The data:
----

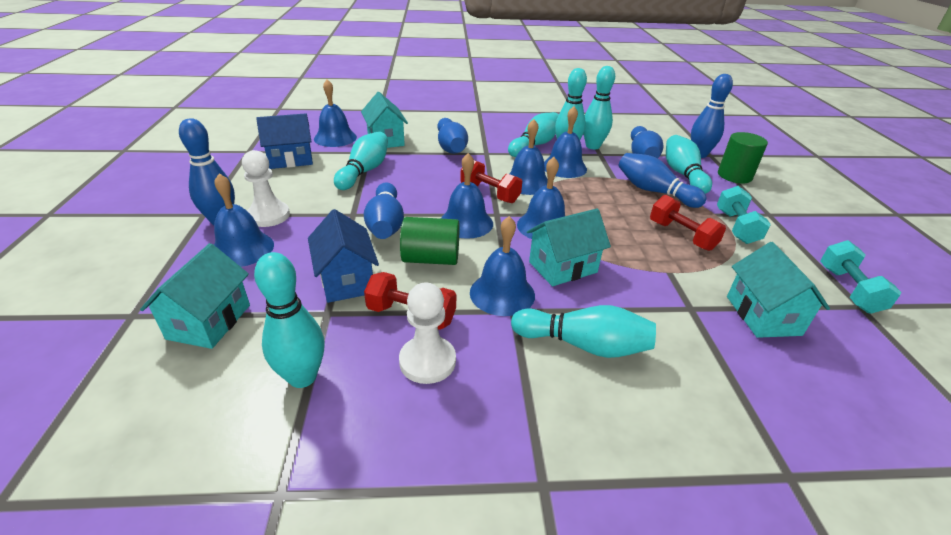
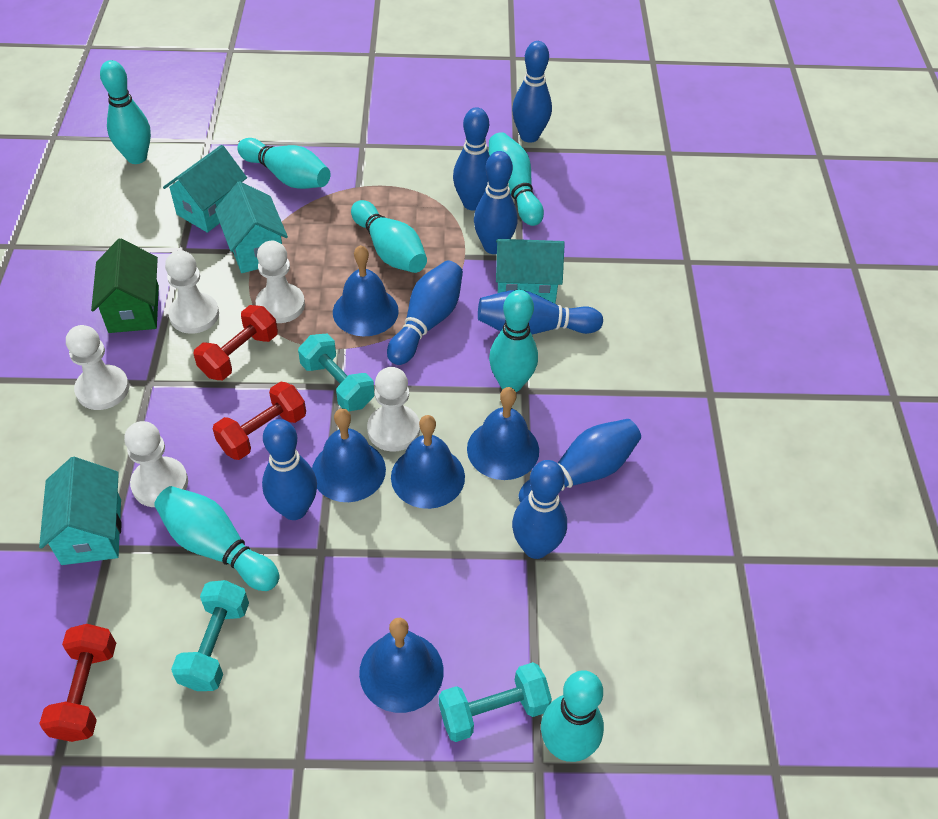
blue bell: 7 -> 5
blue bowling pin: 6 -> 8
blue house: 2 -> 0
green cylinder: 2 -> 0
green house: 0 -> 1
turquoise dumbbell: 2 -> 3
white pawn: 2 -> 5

----

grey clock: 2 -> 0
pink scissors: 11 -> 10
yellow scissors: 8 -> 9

----

Exercise:
The expected output is exactly the lines of the listing above between the line holding "blue bell: 7 -> 5" and the line holding "white pawn: 2 -> 5", inclusive.

Exercise solution:
blue bell: 7 -> 5
blue bowling pin: 6 -> 8
blue house: 2 -> 0
green cylinder: 2 -> 0
green house: 0 -> 1
turquoise dumbbell: 2 -> 3
white pawn: 2 -> 5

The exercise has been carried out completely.